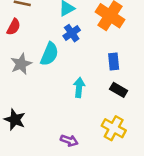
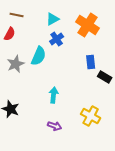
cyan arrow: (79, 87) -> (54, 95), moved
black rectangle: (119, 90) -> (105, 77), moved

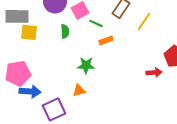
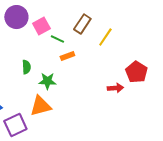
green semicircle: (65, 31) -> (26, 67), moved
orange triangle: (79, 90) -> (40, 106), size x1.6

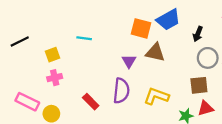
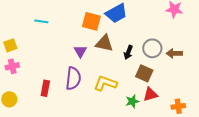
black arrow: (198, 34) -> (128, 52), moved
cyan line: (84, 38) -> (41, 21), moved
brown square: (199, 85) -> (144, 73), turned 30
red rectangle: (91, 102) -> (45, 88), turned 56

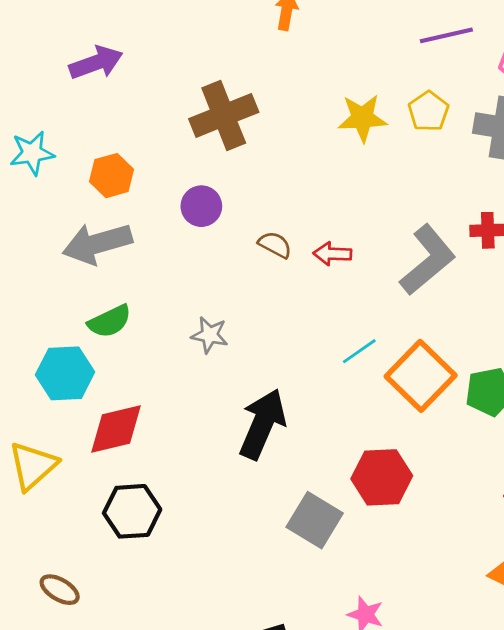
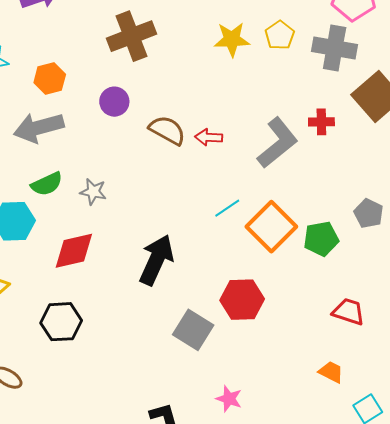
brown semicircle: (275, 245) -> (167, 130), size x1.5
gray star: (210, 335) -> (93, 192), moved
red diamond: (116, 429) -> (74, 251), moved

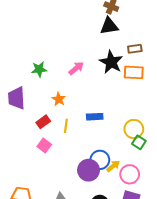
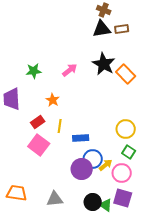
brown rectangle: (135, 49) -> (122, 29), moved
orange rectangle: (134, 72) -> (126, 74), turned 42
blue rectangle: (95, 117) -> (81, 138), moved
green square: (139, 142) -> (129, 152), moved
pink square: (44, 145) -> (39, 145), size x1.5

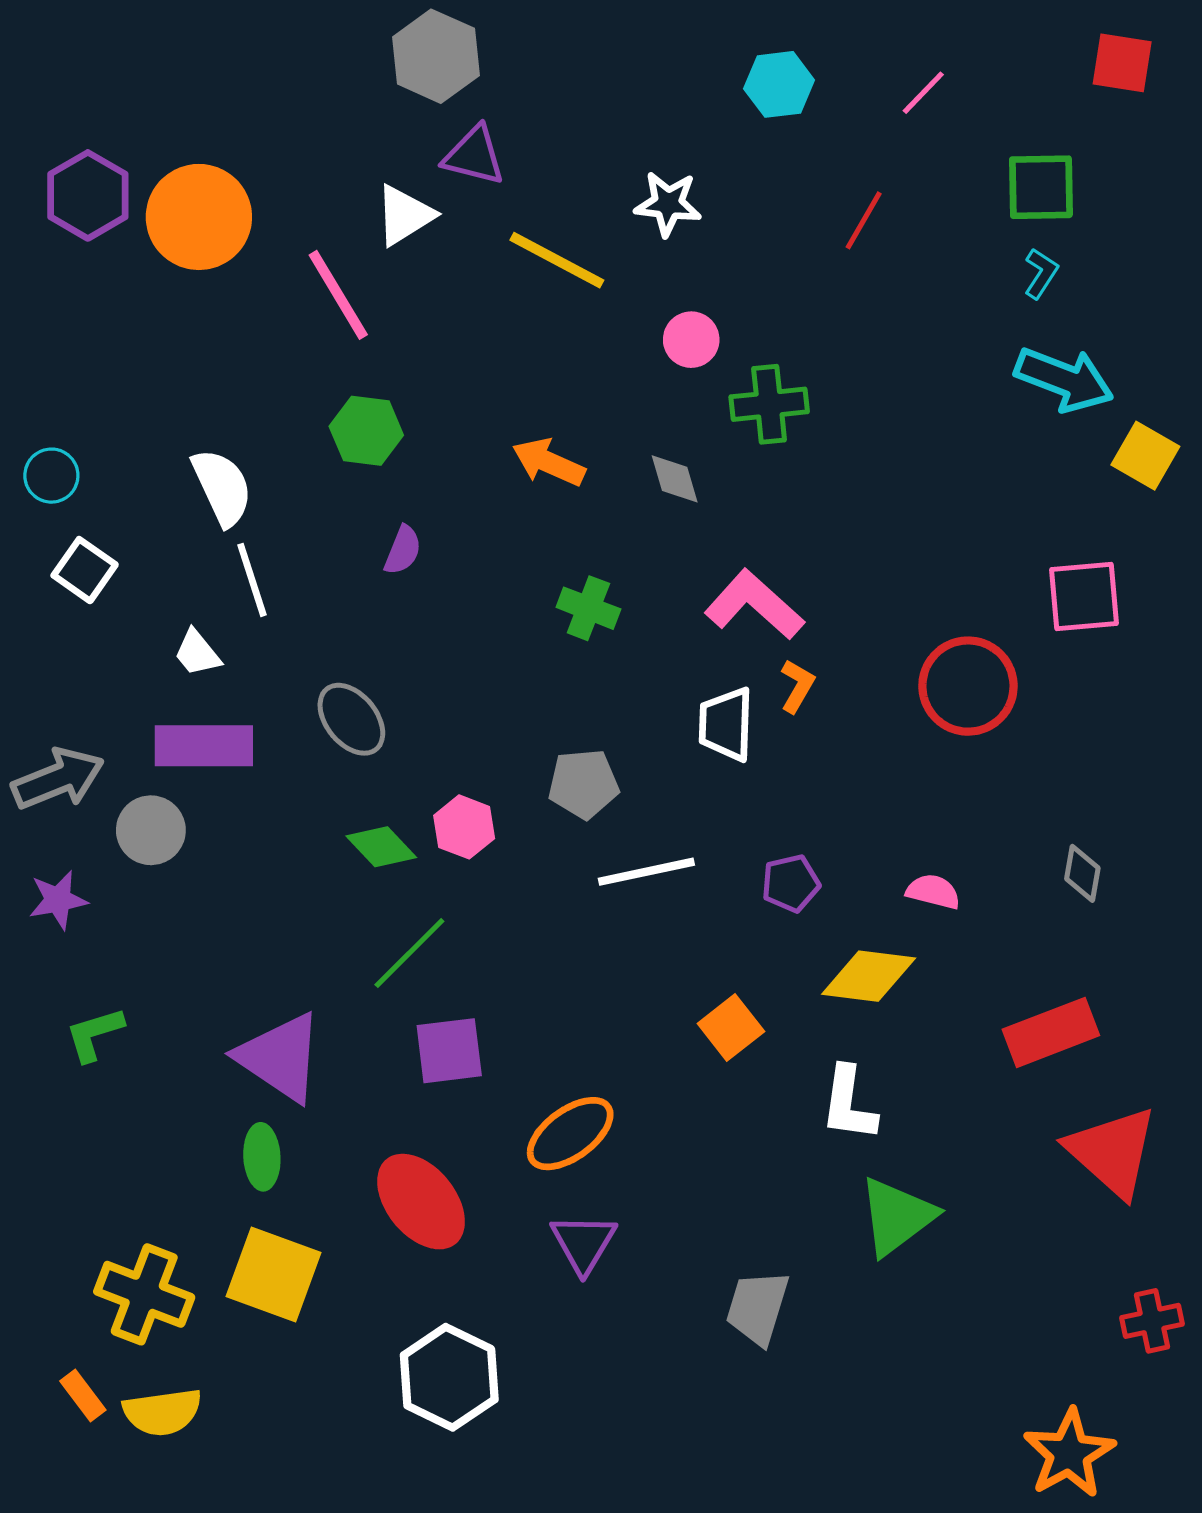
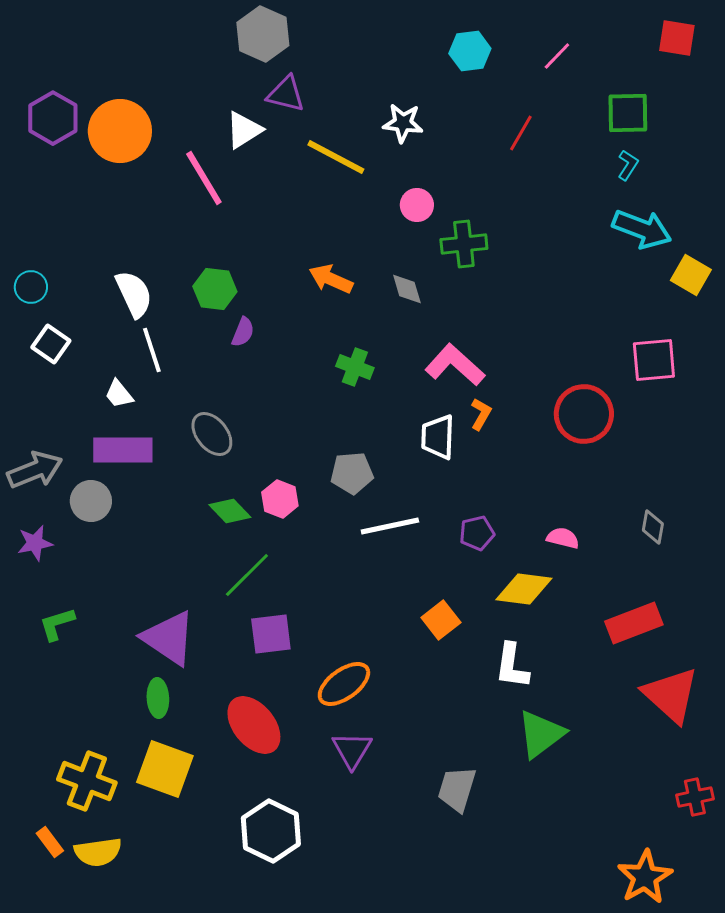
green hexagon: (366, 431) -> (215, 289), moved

Exercise details:
Each line in the records above with "green" must be returned.

Finished task:
green semicircle: (65, 31) -> (26, 67), moved
green square: (139, 142) -> (129, 152), moved
green hexagon: (366, 431) -> (215, 289), moved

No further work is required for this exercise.